Work item → Give back exactly the lines from the "PIXELS2 pin DIN: TX -> RX" line to the final line of the records, and only those, minus any pictures.

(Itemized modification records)
====
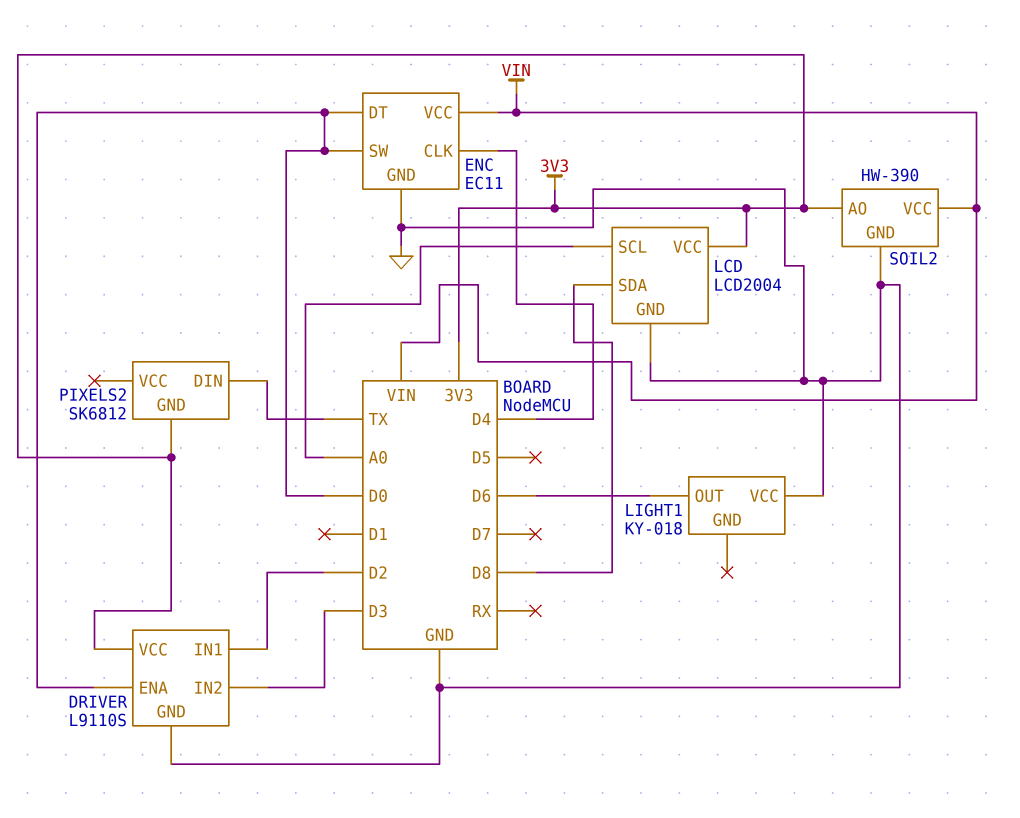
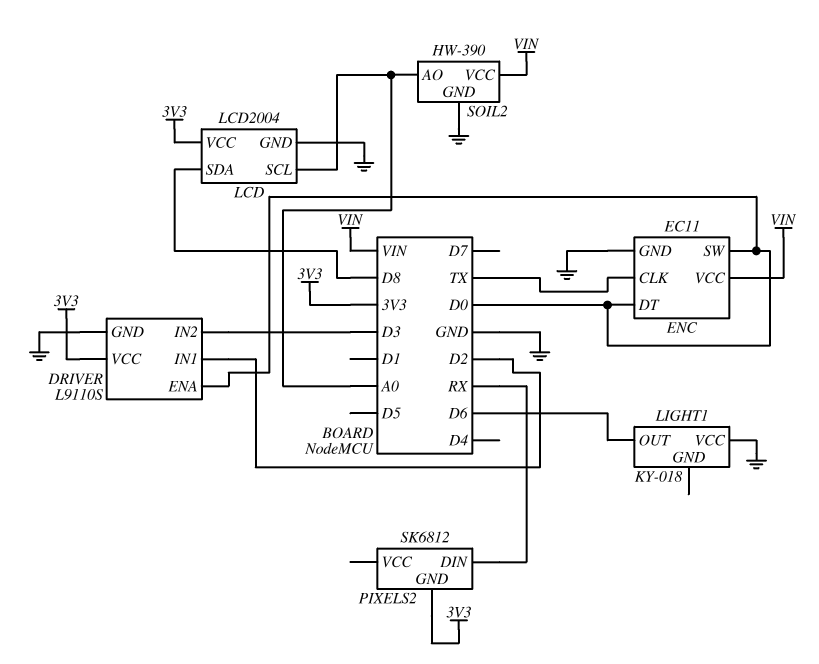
ENC pin CLK: D4 -> TX
PIXELS2 pin DIN: TX -> RX
SOIL2 pin AO: 3V3 -> A0

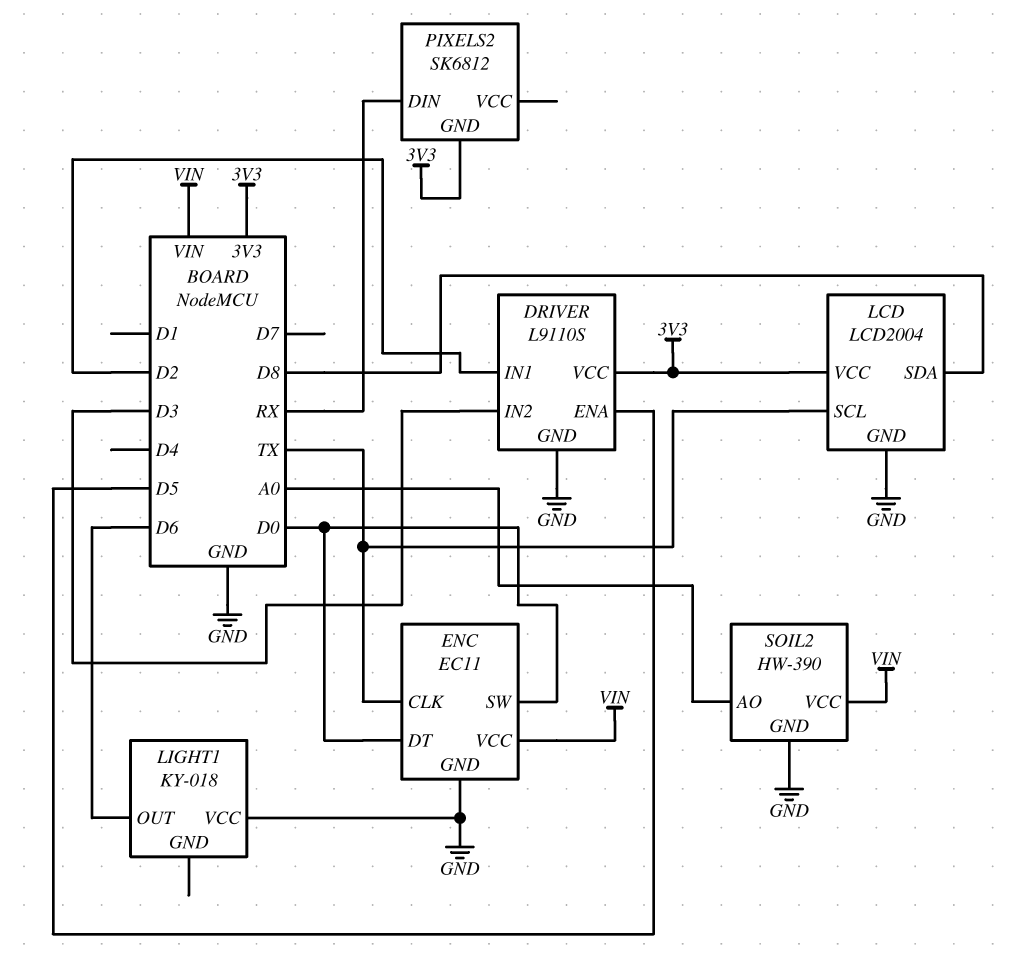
DRIVER pin ENA: D0 -> D5
LCD pin SCL: A0 -> TX

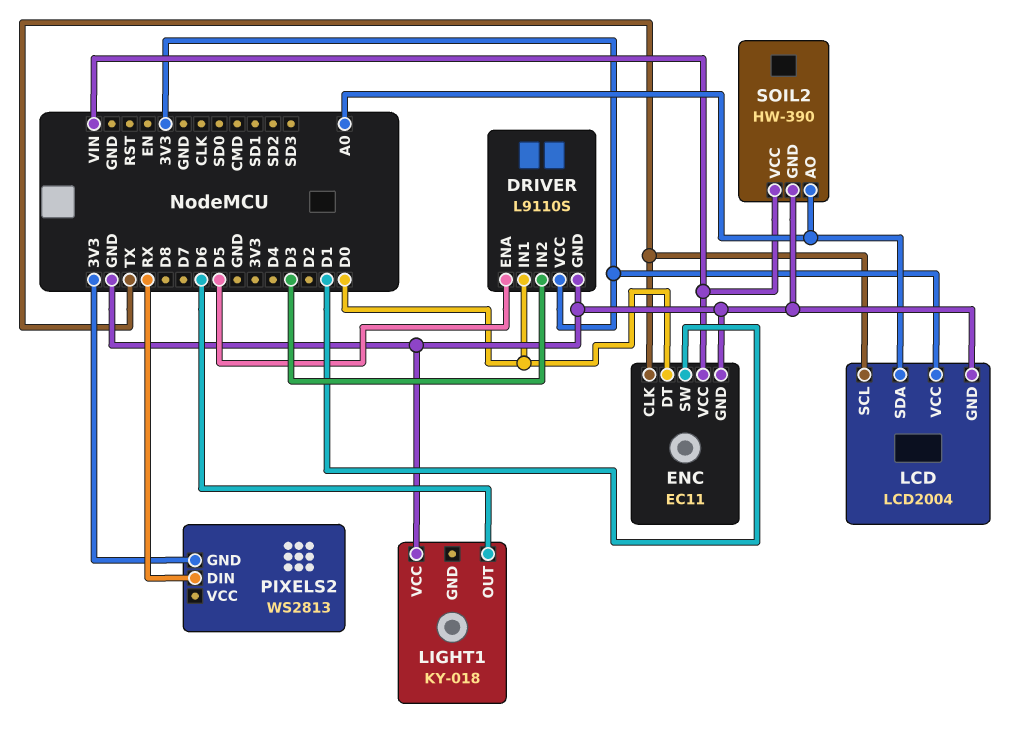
DRIVER pin IN1: D2 -> D0
ENC pin SW: D0 -> D1
LCD pin SDA: D8 -> A0
PIXELS2: SK6812 -> WS2813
====
Task result →
PIXELS2 pin DIN: TX -> RX
SOIL2 pin AO: 3V3 -> A0

DRIVER pin ENA: D0 -> D5
LCD pin SCL: A0 -> TX

DRIVER pin IN1: D2 -> D0
ENC pin SW: D0 -> D1
LCD pin SDA: D8 -> A0
PIXELS2: SK6812 -> WS2813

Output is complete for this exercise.